### MATERIAL FOR THIS EXERCISE
◇ ◇ ◇ ◇

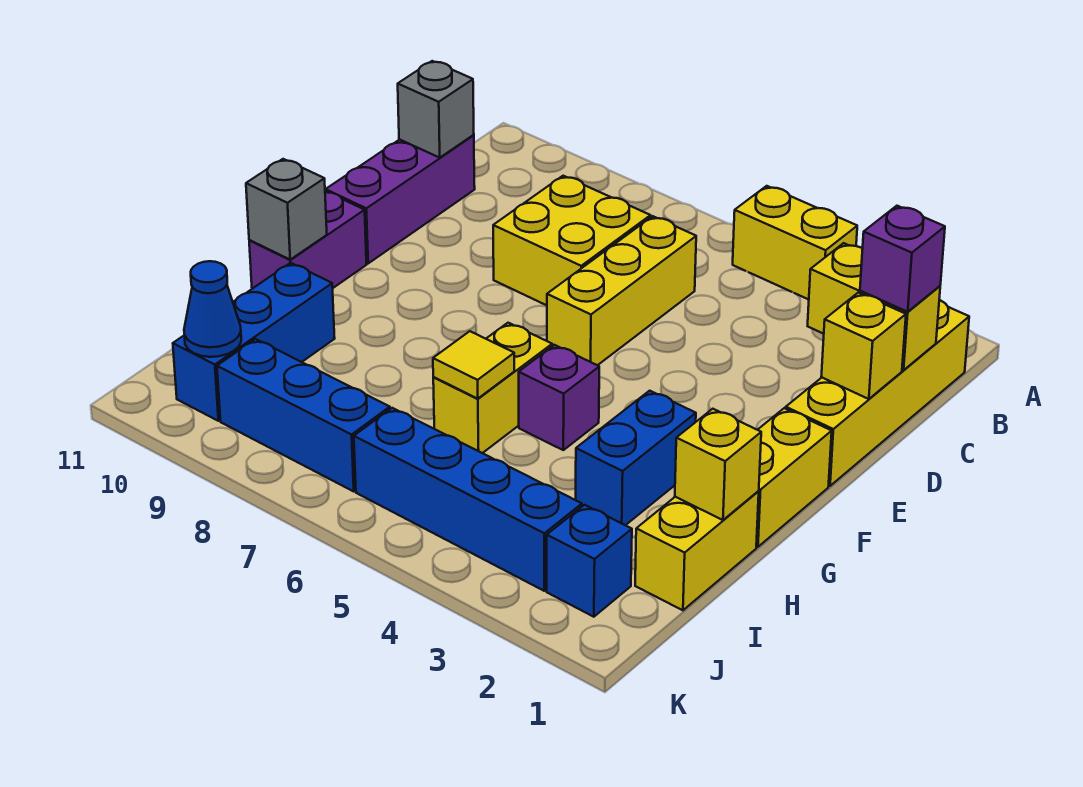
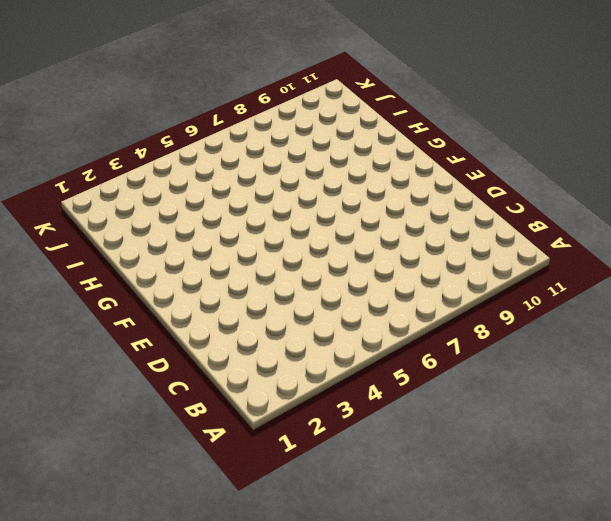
none -> yellow brick A4:A5 level 1
none -> yellow brick B1:E1 level 1
none -> yellow brick C6:E6 level 1

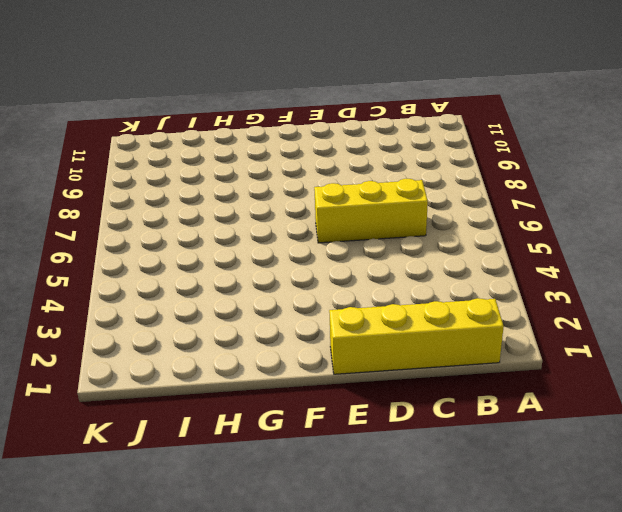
none -> yellow brick A4:A5 level 1
none -> yellow brick C7:D8 level 1
none -> purple brick C11:E11 level 1

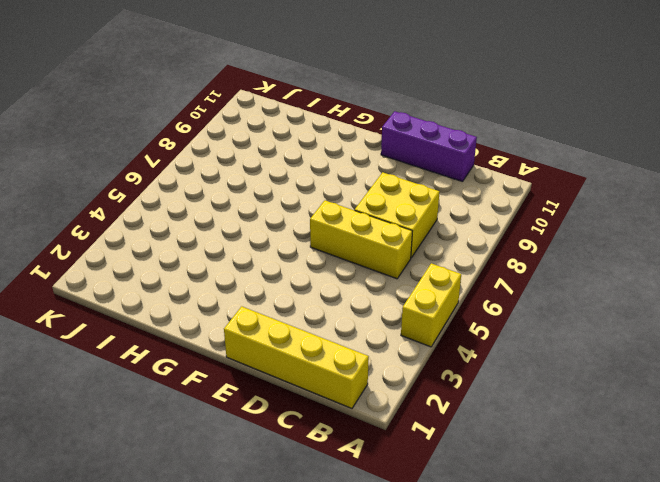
none -> yellow brick F1:G1 level 1
none -> purple brick F11:G11 level 1
none -> blue brick G3:H3 level 1

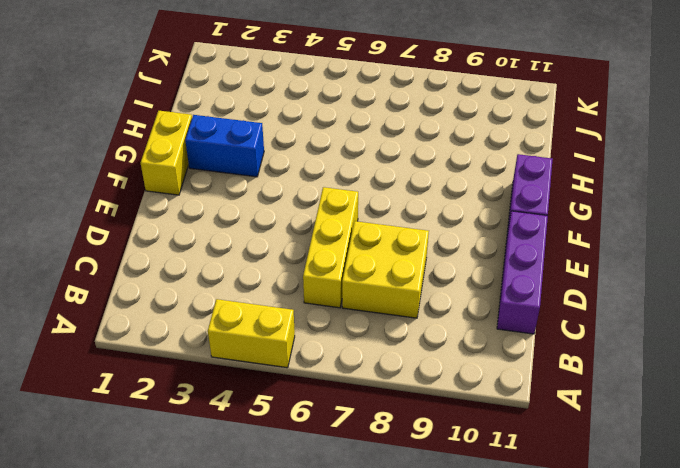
blue brick G2:G3 level 1 -> blue brick G3:H3 level 1
none -> yellow brick B1:E1 level 1
none -> purple brick G5 level 1
none -> yellow brick G6:H6 level 1

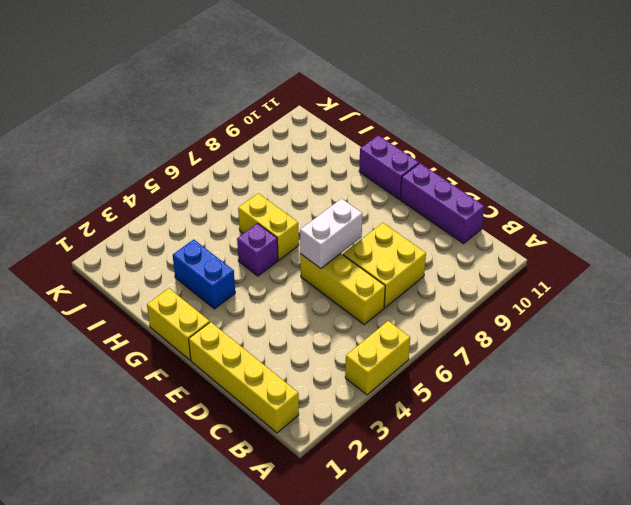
white brick E6:E7 level 2 -> none
none -> yellow brick H1:I1 level 1
none -> blue brick H10:J10 level 1
none -> blue brick J2 level 1

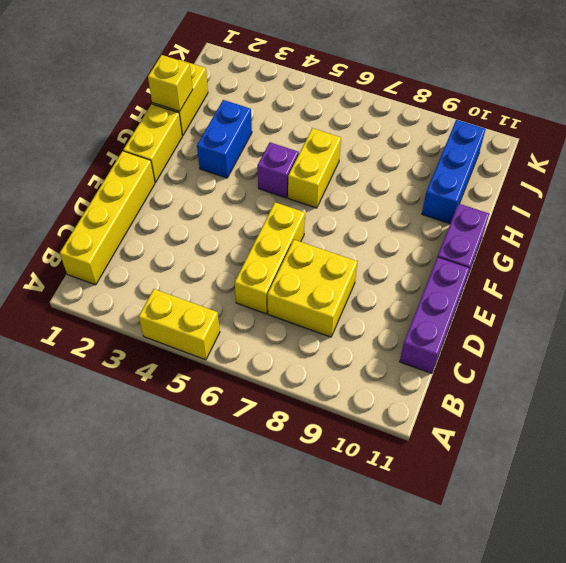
none -> blue brick J2 level 1
none -> blue brick J3:J6 level 1
none -> blue brick J7:J9 level 1

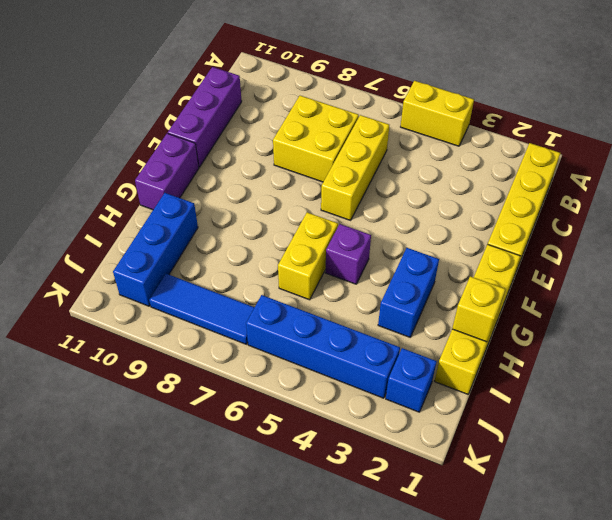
blue tile J7:J9 level 1 -> blue brick J7:J9 level 1
none -> yellow brick C1:C2 level 2
none -> grey brick C11 level 2
none -> yellow brick D1 level 2

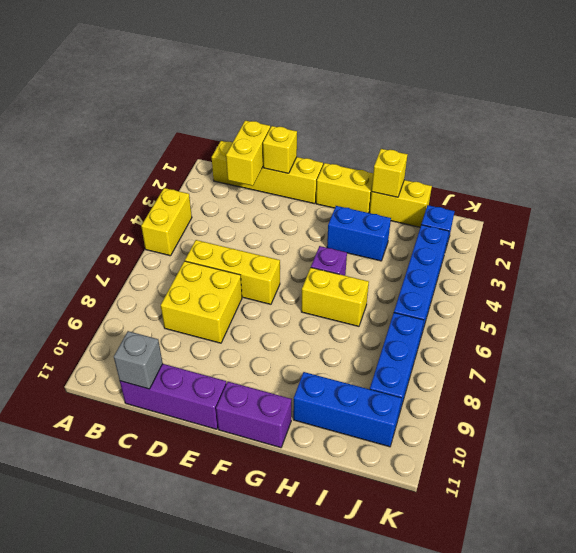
none -> grey brick G11 level 2
none -> yellow tile H6 level 2
none -> blue cone J10 level 2

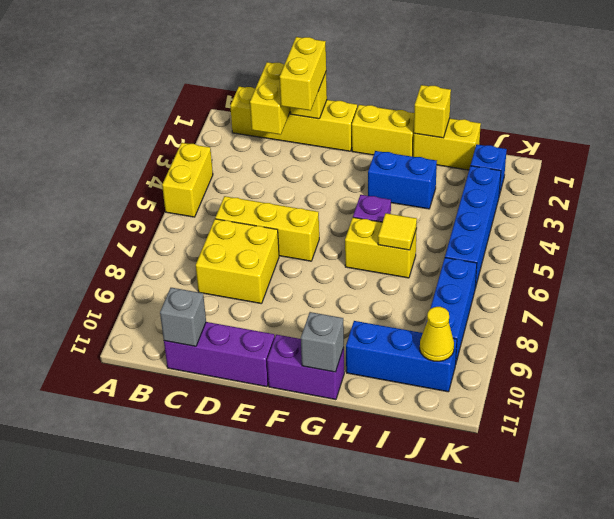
yellow brick D1:D2 level 3 -> none
yellow cone J10 level 2 -> blue cone J10 level 2
none -> purple brick C1 level 3

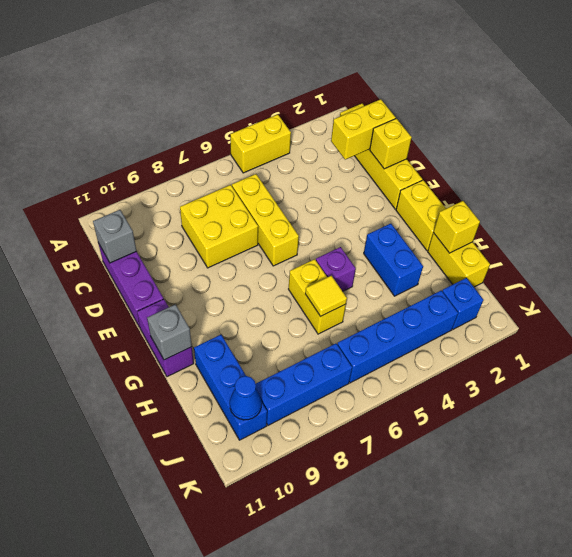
none -> purple brick C1 level 3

◇ ◇ ◇ ◇

### WORK REQUIRED
In the entries above, find each line with "cone" and list it.

### EXERCISE RESULT
none -> blue cone J10 level 2
yellow cone J10 level 2 -> blue cone J10 level 2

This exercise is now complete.